### Provided entries
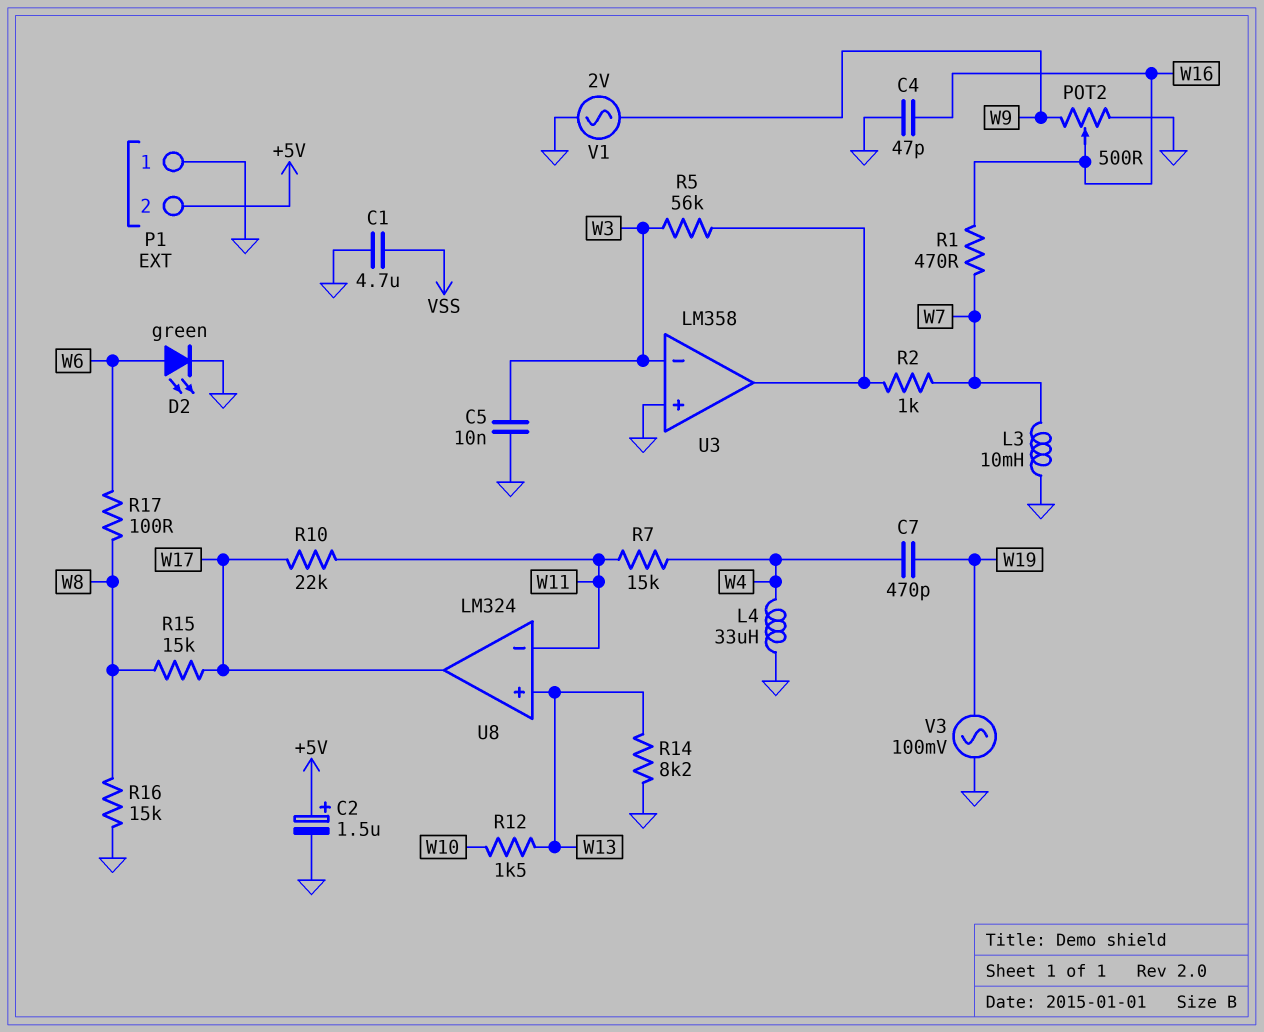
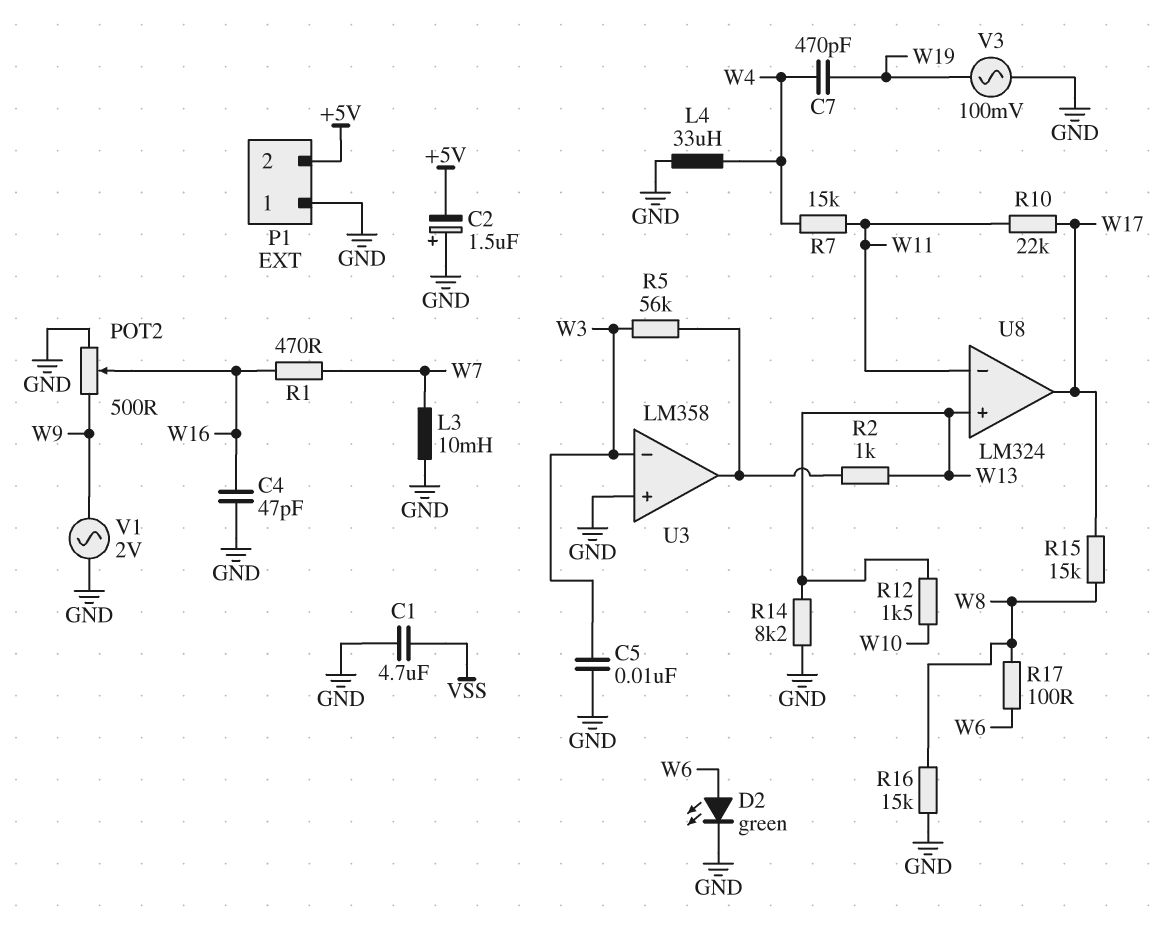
C2: 1.5uF (plus +5V, minus GND) -> 1.5uF (plus GND, minus +5V)
R2: 1k (U3/out, W7) -> 1k (U3/out, W13)

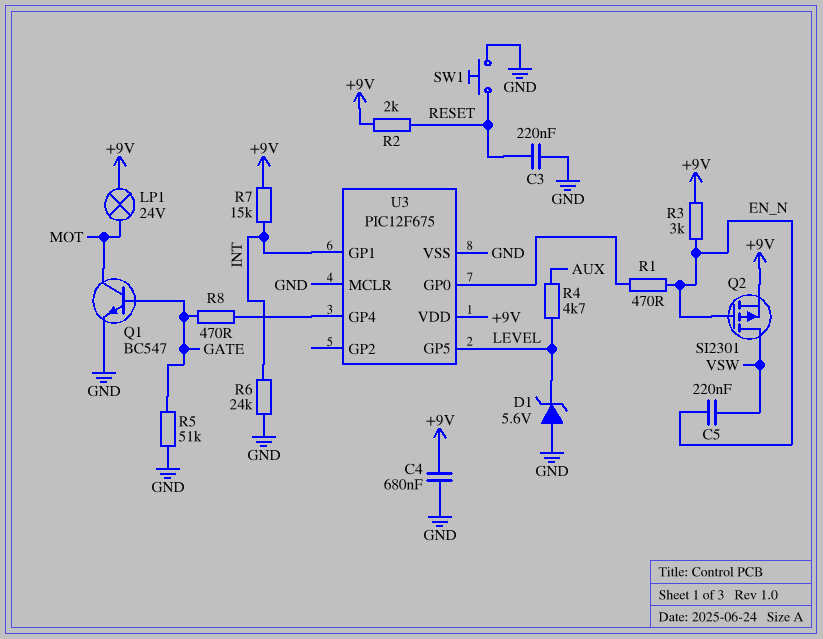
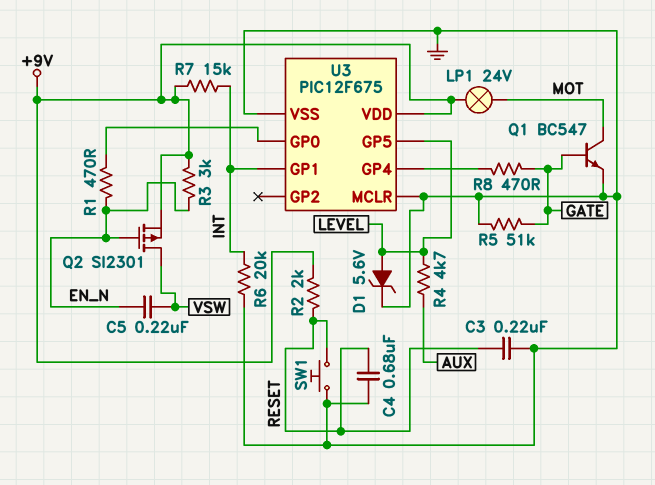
C4: 680nF (+9V, GND) -> 680nF (GND, RESET)
D1: zener 5.6V (A GND, K LEVEL) -> zener 5.6V (A LEVEL, K GND)
R6: 24k (GND, INT) -> 20k (GND, INT)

### Brief
Only the span from the line with "D1: zener 5.6V" through the final line of the records goes in the output, each line unchanged.

### Reply to the exercise
D1: zener 5.6V (A GND, K LEVEL) -> zener 5.6V (A LEVEL, K GND)
R6: 24k (GND, INT) -> 20k (GND, INT)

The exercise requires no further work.